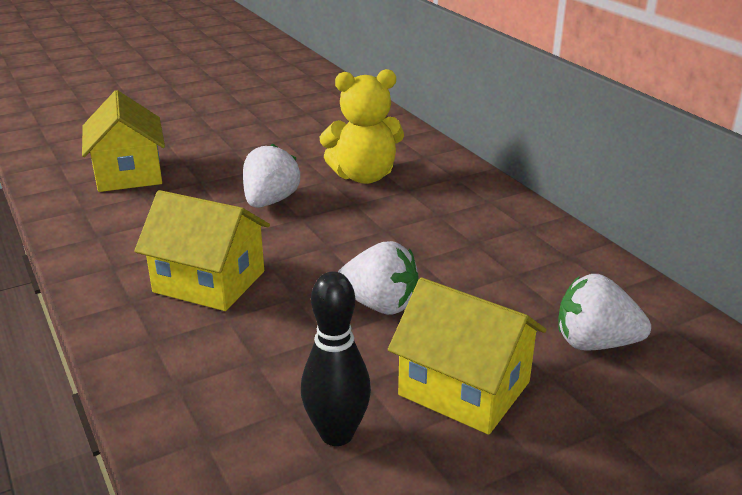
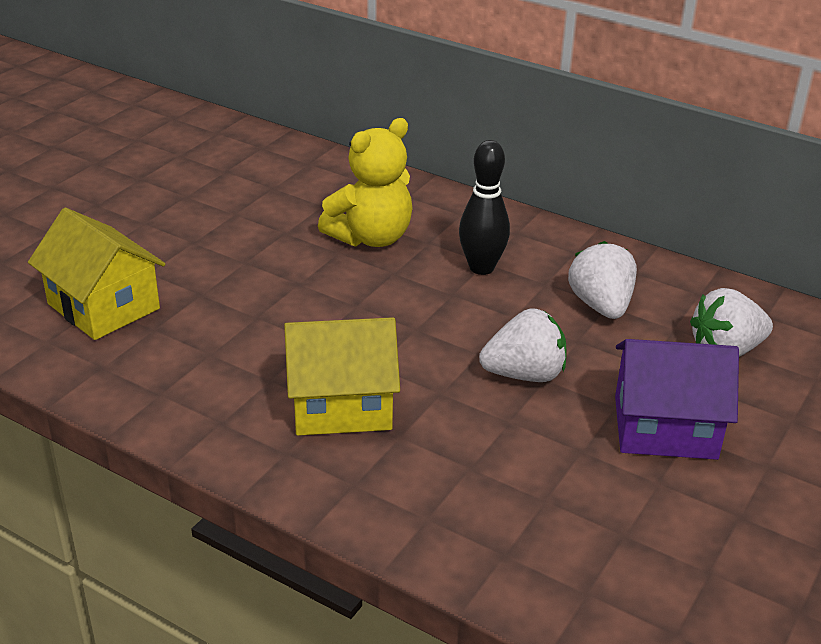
camera: 30 degrees left, 5 degrees up
(270, 201) = (305, 295): white strawberry -> white strawberry (601, 306)
(337, 434) = (606, 505): black bowling pin -> black bowling pin (481, 268)
(464, 388) = (665, 427): yellow house -> purple house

§

### WHAT TO DO
Your answer should reproduce every line of the data verbatim and include no images.

### ANSWER BOX
camera: 30 degrees left, 5 degrees up
(270, 201) = (305, 295): white strawberry -> white strawberry (601, 306)
(337, 434) = (606, 505): black bowling pin -> black bowling pin (481, 268)
(464, 388) = (665, 427): yellow house -> purple house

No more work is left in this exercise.